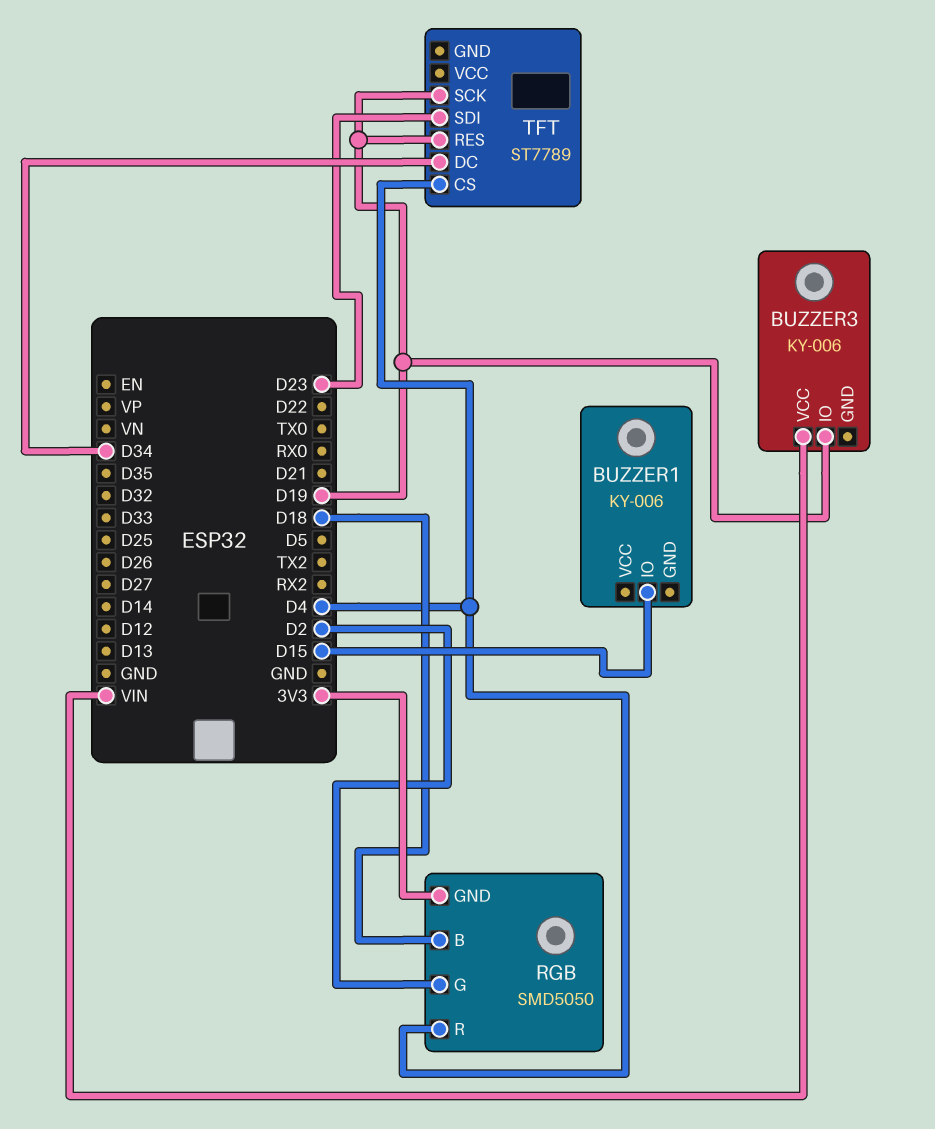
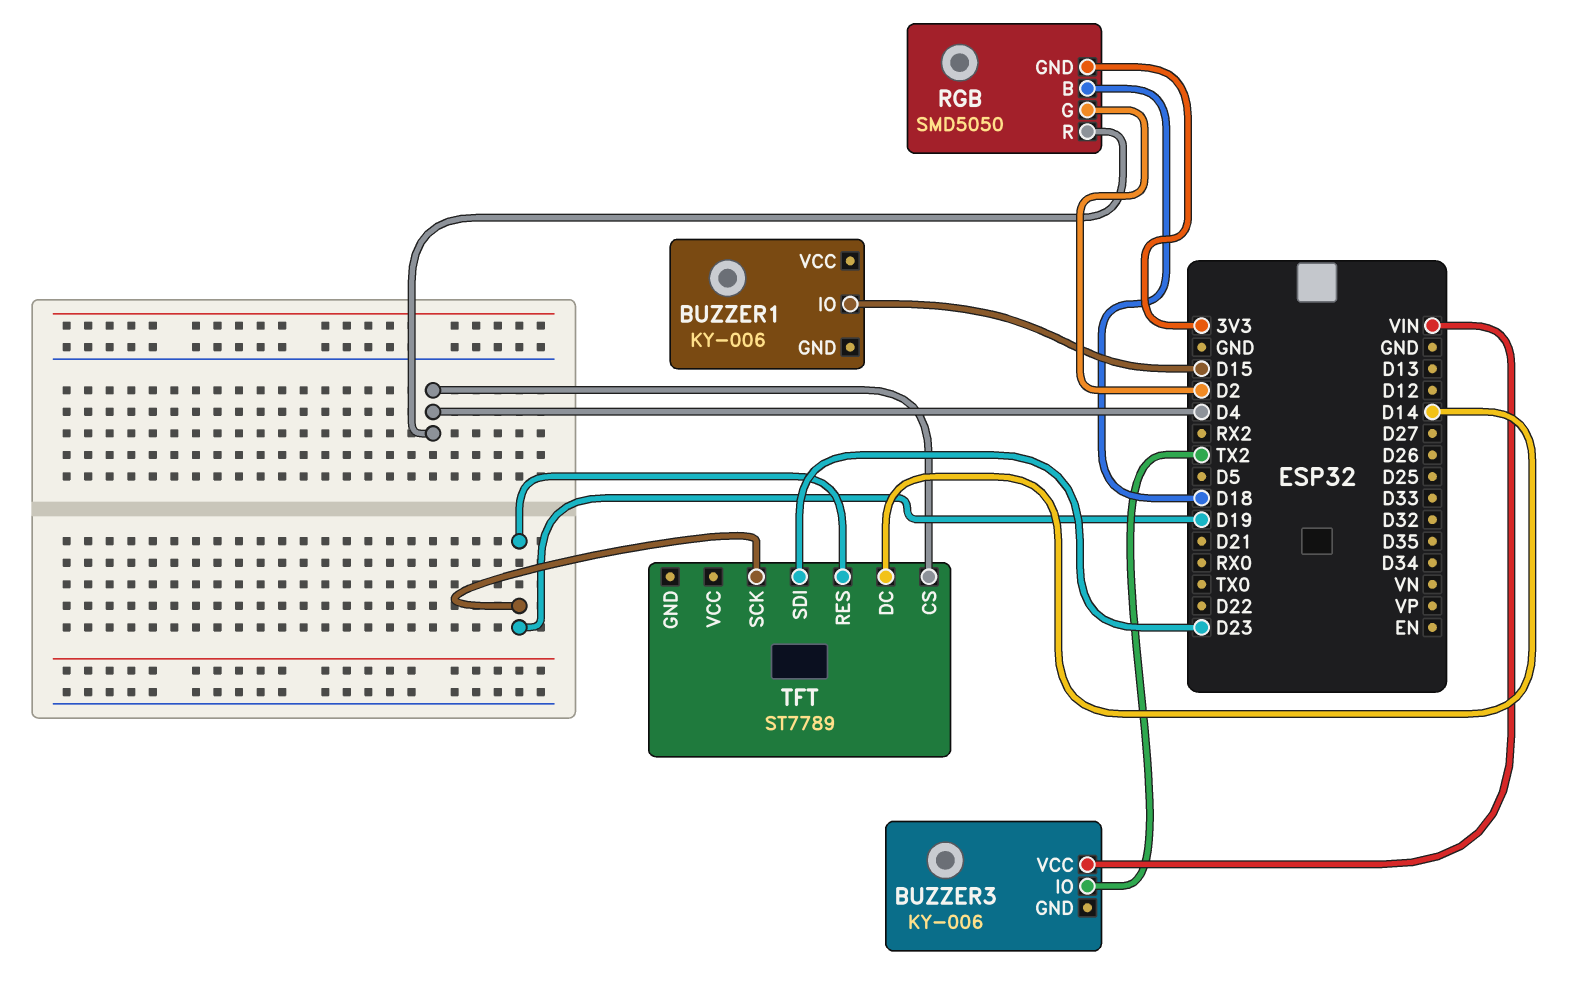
BUZZER3 pin IO: D19 -> TX2
TFT pin DC: D34 -> D14

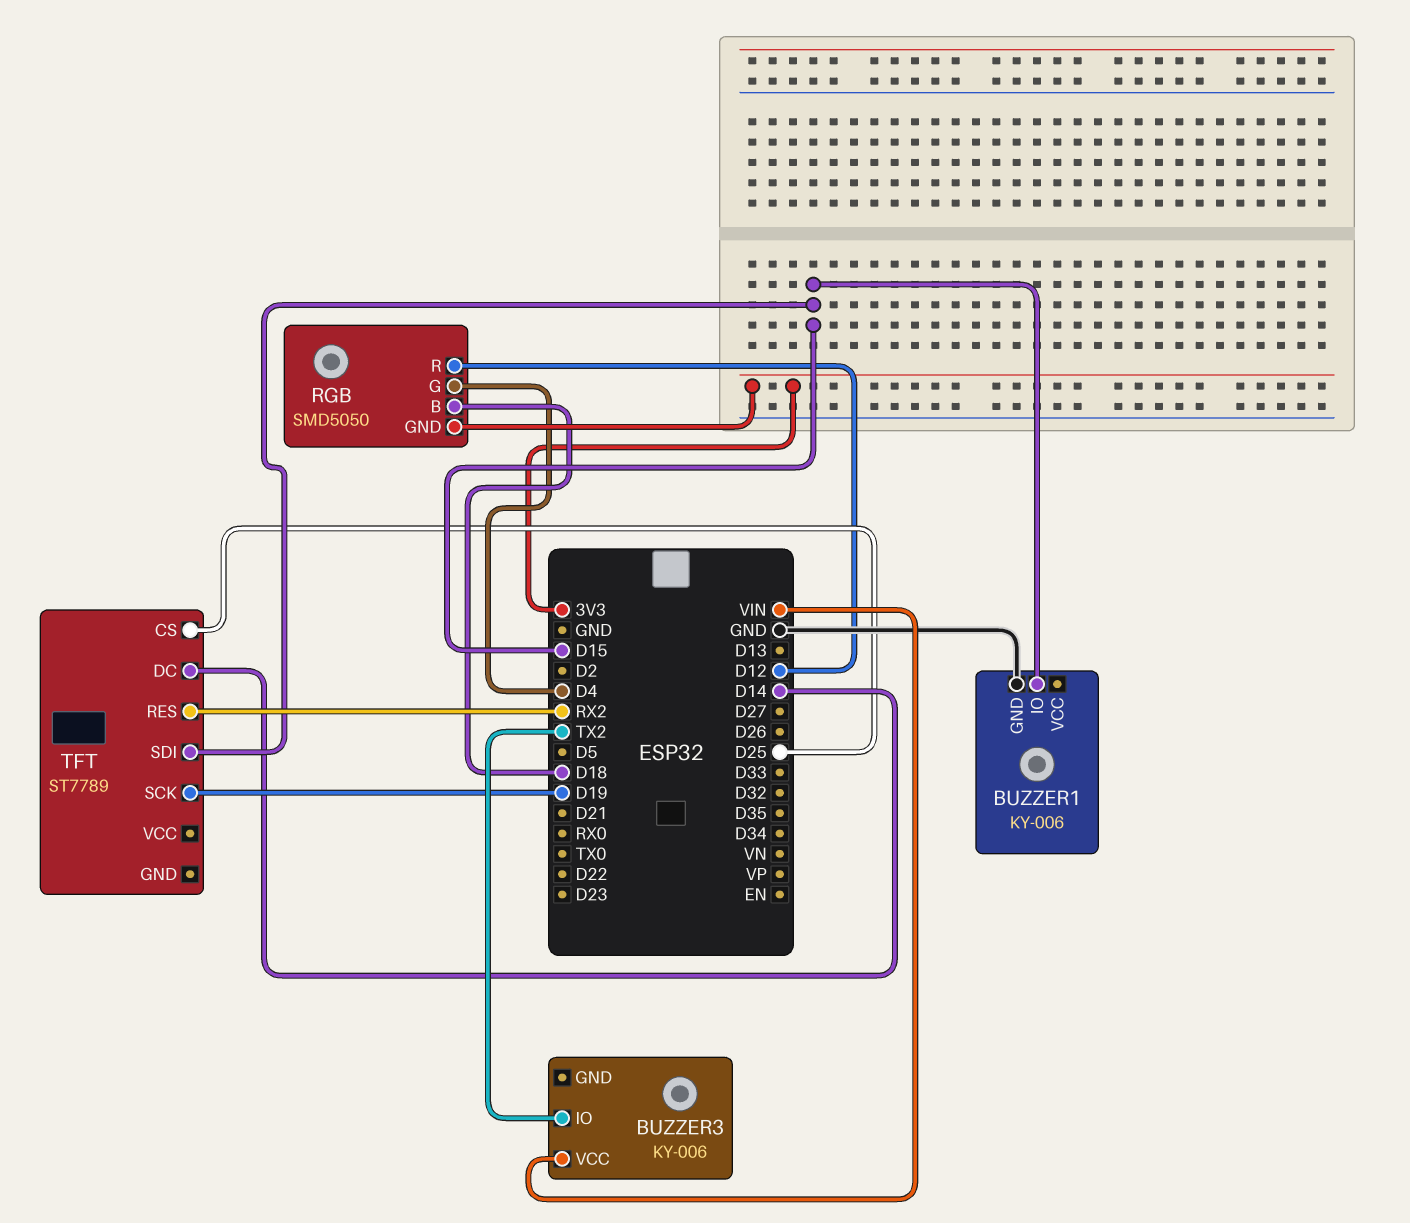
BUZZER1 pin GND: none -> GND
RGB pin G: D2 -> D4
RGB pin R: D4 -> D12
TFT pin CS: D4 -> D25
TFT pin RES: D19 -> RX2
TFT pin SDI: D23 -> D15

* **PROBLEM TO WORK ON**
Here the job is to print the data above exactly, except for any pictures.

* **WRITTEN ANSWER**
BUZZER3 pin IO: D19 -> TX2
TFT pin DC: D34 -> D14

BUZZER1 pin GND: none -> GND
RGB pin G: D2 -> D4
RGB pin R: D4 -> D12
TFT pin CS: D4 -> D25
TFT pin RES: D19 -> RX2
TFT pin SDI: D23 -> D15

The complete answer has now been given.